Try it » Every record below should be retyped exactly, and no picture should appear in the copy.

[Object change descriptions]
----------

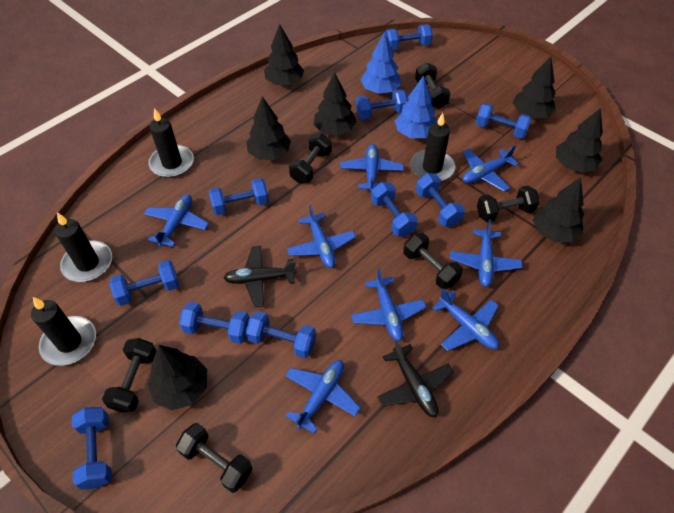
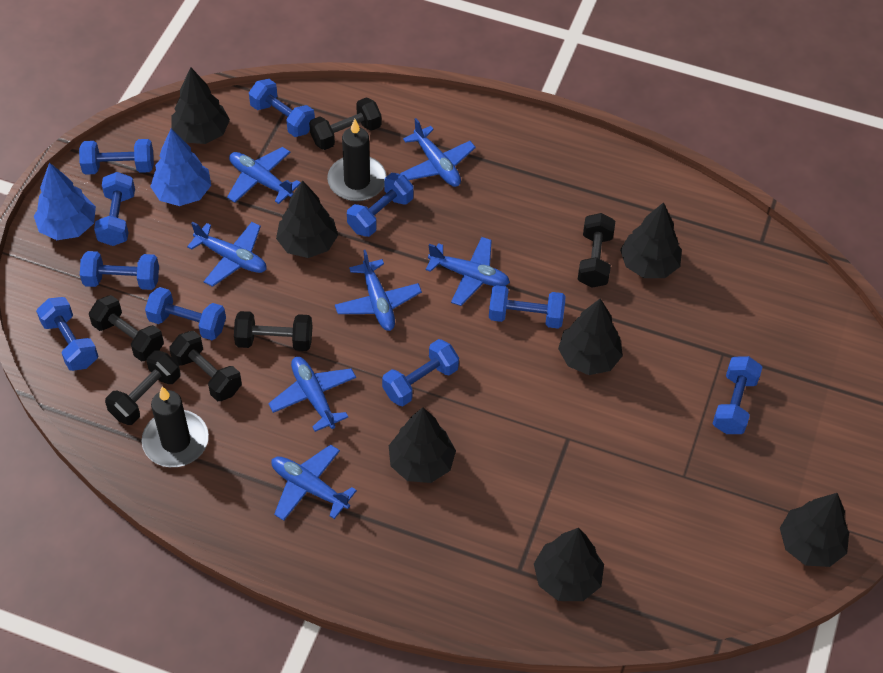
black candle: 4 -> 2
black plane: 2 -> 0
blue plane: 8 -> 7

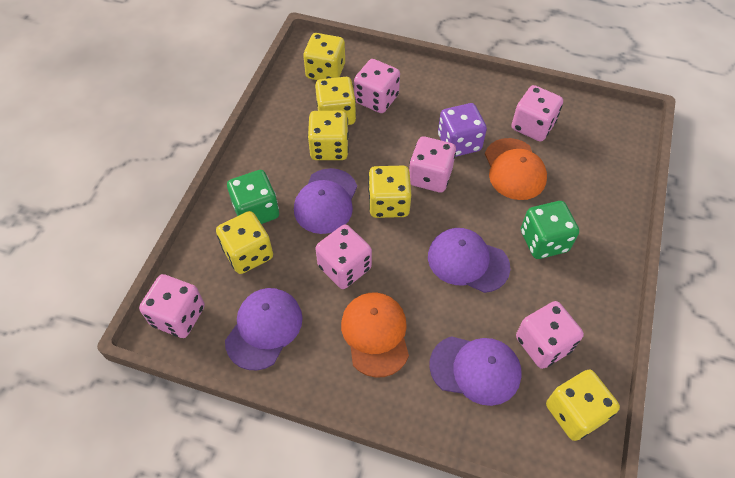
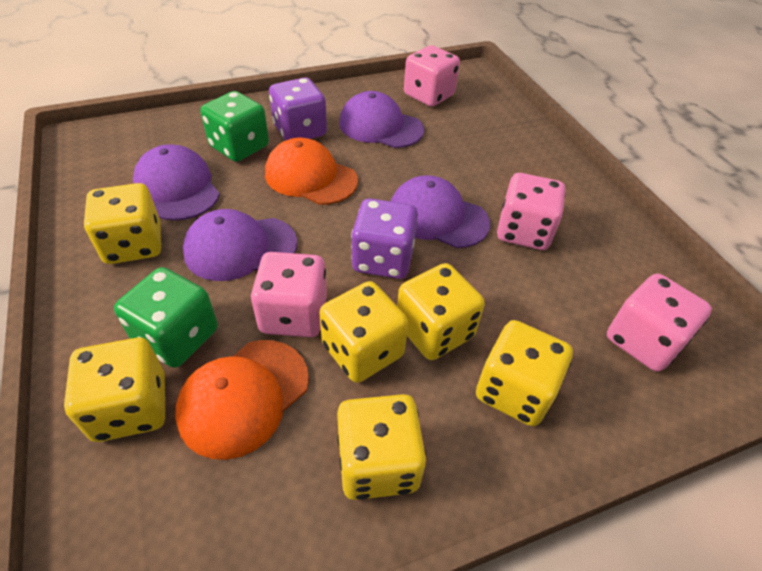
pink dice: 6 -> 4
purple dice: 1 -> 2

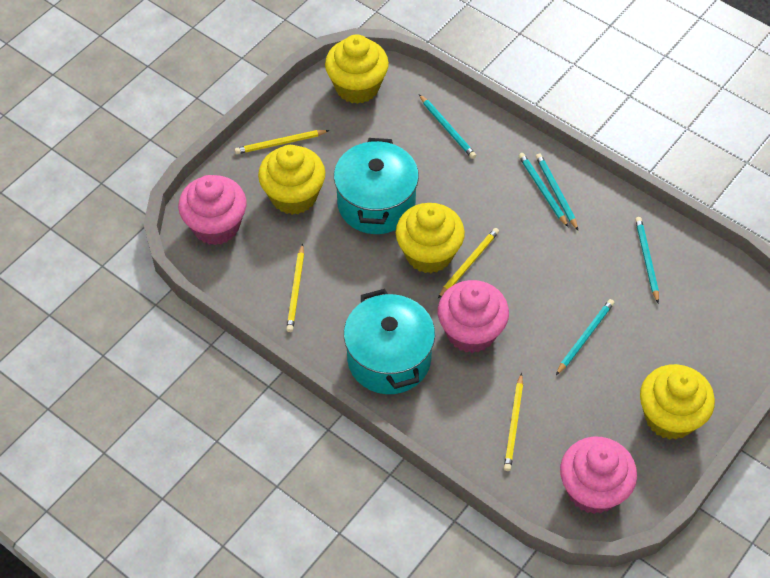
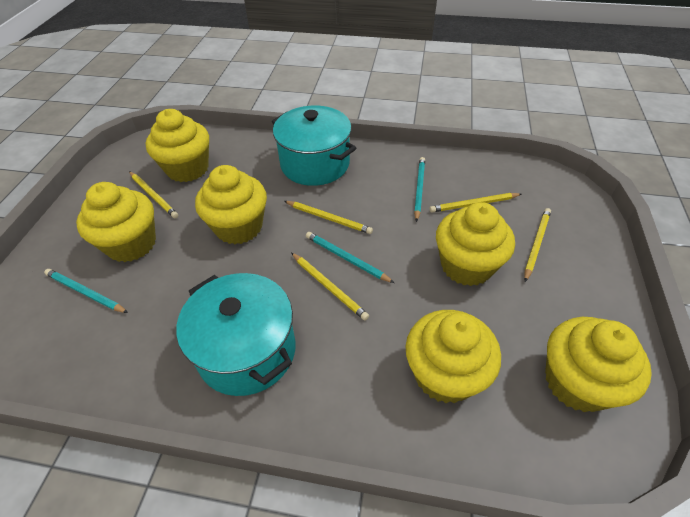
pink cupcake: 3 -> 0
turquoise pencil: 5 -> 3
yellow cupcake: 4 -> 6
yellow pencil: 4 -> 5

----------

Response area »
black candle: 4 -> 2
black plane: 2 -> 0
blue plane: 8 -> 7

pink dice: 6 -> 4
purple dice: 1 -> 2

pink cupcake: 3 -> 0
turquoise pencil: 5 -> 3
yellow cupcake: 4 -> 6
yellow pencil: 4 -> 5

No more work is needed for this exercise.